Your copy of the data should leave out the images and match everything else exactly.

Top of Task data

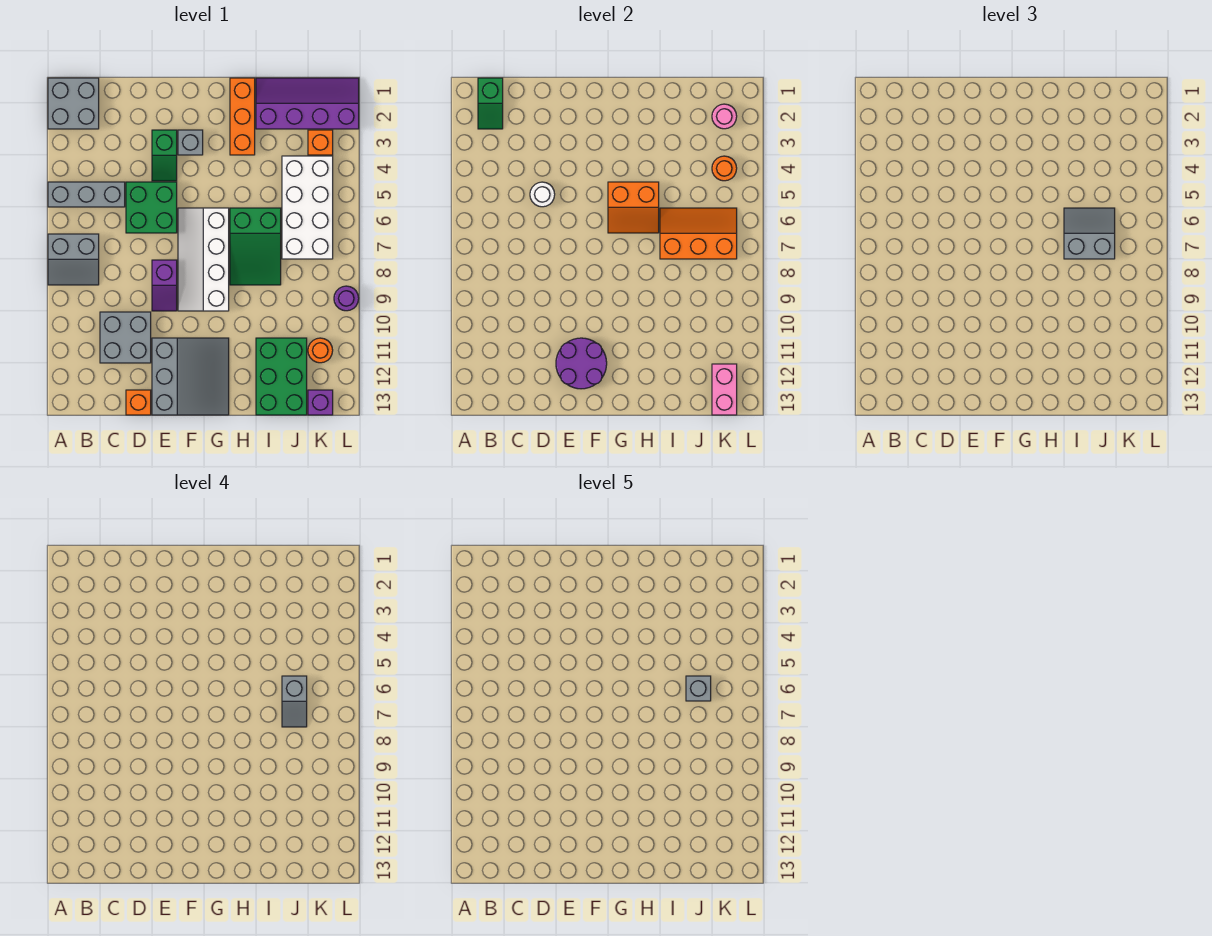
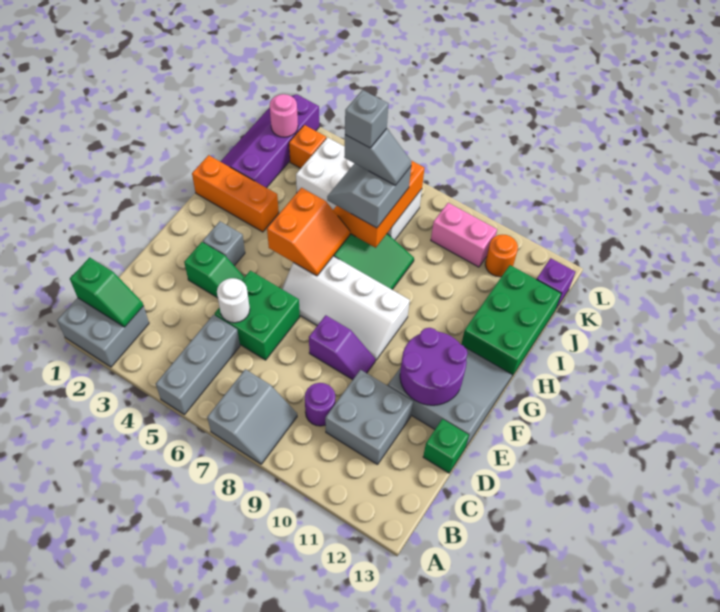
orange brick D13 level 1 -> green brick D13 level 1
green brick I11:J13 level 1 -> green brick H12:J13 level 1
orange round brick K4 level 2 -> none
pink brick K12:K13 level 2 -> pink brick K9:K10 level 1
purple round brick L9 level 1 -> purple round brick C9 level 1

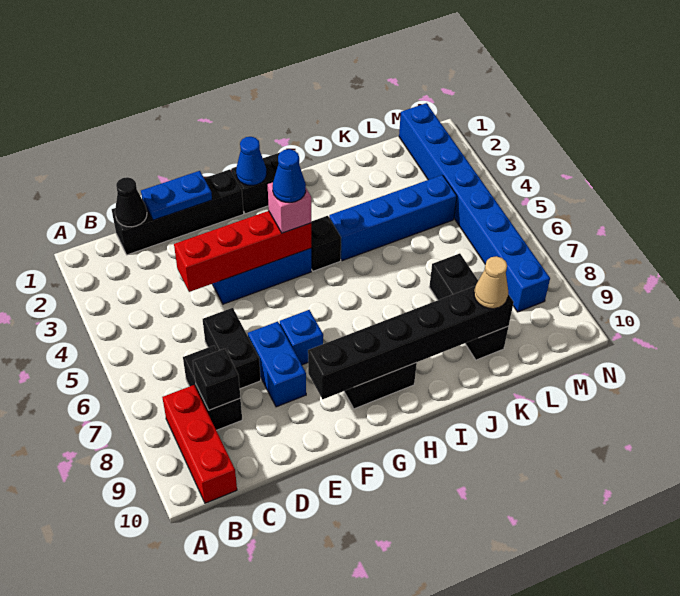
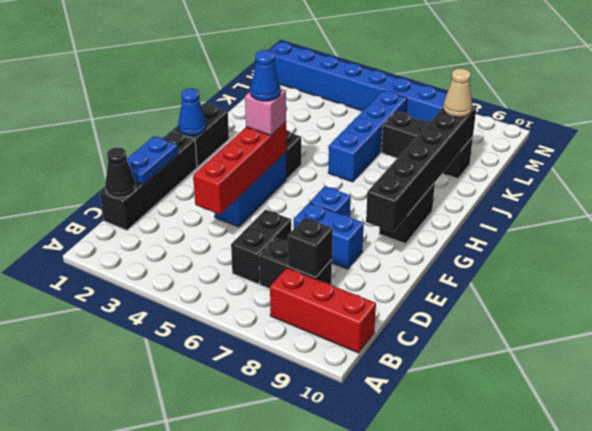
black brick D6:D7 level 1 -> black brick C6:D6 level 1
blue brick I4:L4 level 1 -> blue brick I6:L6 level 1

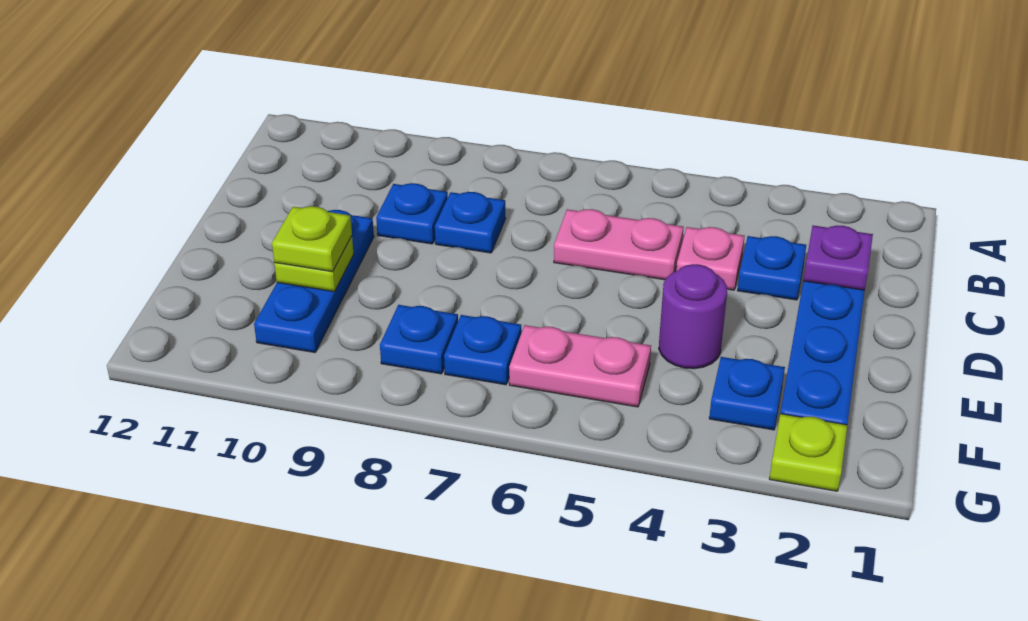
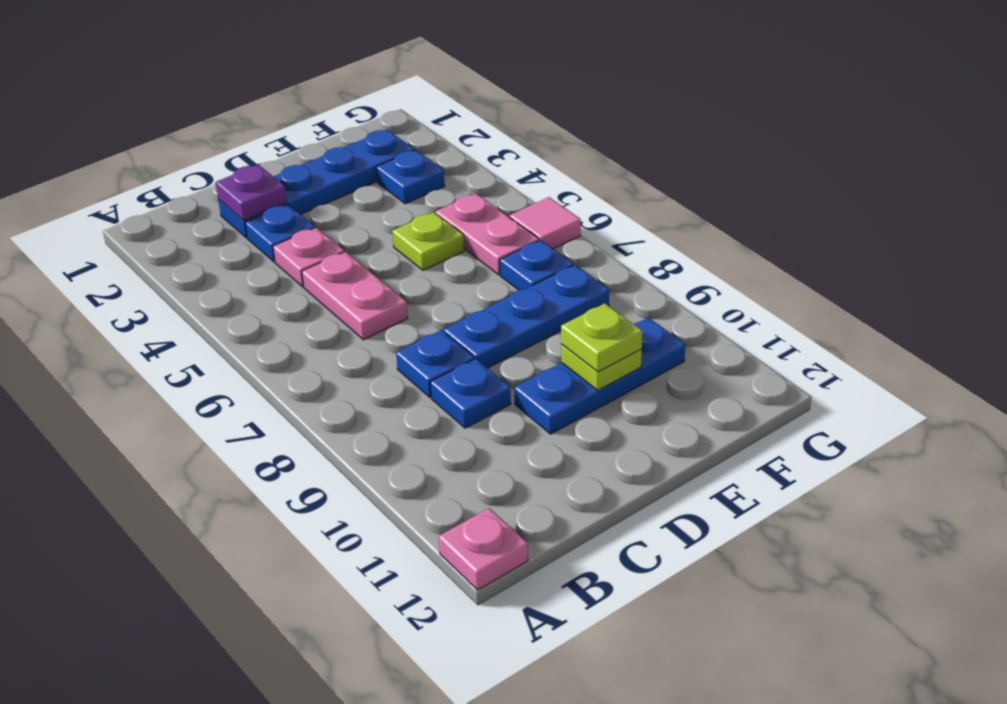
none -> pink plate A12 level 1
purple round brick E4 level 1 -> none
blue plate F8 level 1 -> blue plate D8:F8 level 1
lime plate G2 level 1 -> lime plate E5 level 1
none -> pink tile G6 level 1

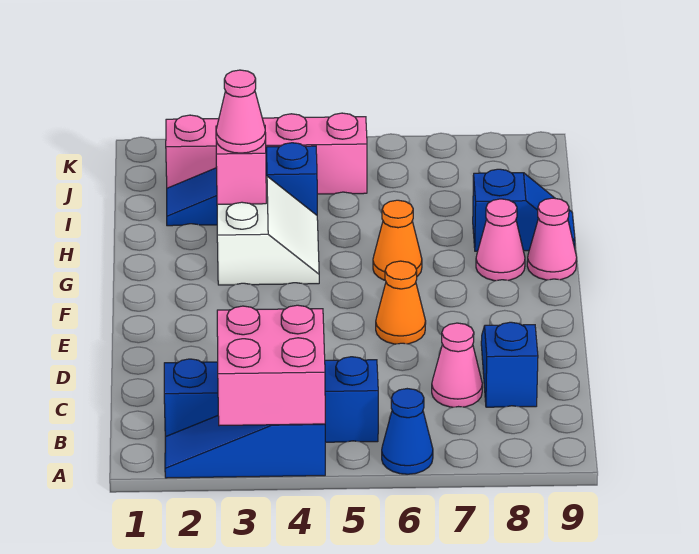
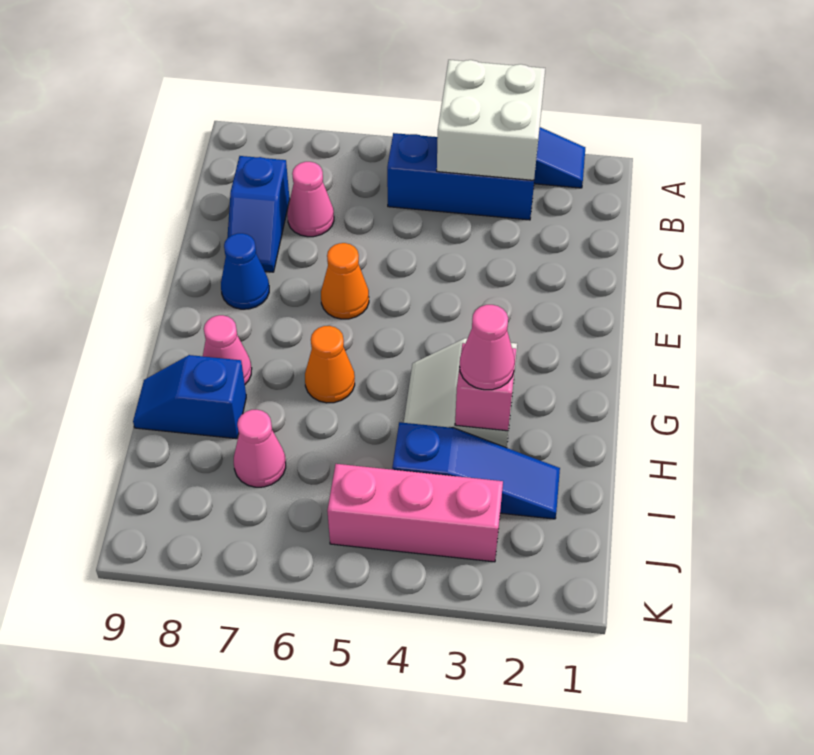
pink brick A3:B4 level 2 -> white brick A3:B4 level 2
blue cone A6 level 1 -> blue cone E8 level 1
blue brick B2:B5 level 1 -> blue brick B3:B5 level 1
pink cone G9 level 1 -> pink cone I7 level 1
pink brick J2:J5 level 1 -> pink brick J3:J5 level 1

Bottom of Task data

**Solution below**
orange brick D13 level 1 -> green brick D13 level 1
green brick I11:J13 level 1 -> green brick H12:J13 level 1
orange round brick K4 level 2 -> none
pink brick K12:K13 level 2 -> pink brick K9:K10 level 1
purple round brick L9 level 1 -> purple round brick C9 level 1

black brick D6:D7 level 1 -> black brick C6:D6 level 1
blue brick I4:L4 level 1 -> blue brick I6:L6 level 1

none -> pink plate A12 level 1
purple round brick E4 level 1 -> none
blue plate F8 level 1 -> blue plate D8:F8 level 1
lime plate G2 level 1 -> lime plate E5 level 1
none -> pink tile G6 level 1

pink brick A3:B4 level 2 -> white brick A3:B4 level 2
blue cone A6 level 1 -> blue cone E8 level 1
blue brick B2:B5 level 1 -> blue brick B3:B5 level 1
pink cone G9 level 1 -> pink cone I7 level 1
pink brick J2:J5 level 1 -> pink brick J3:J5 level 1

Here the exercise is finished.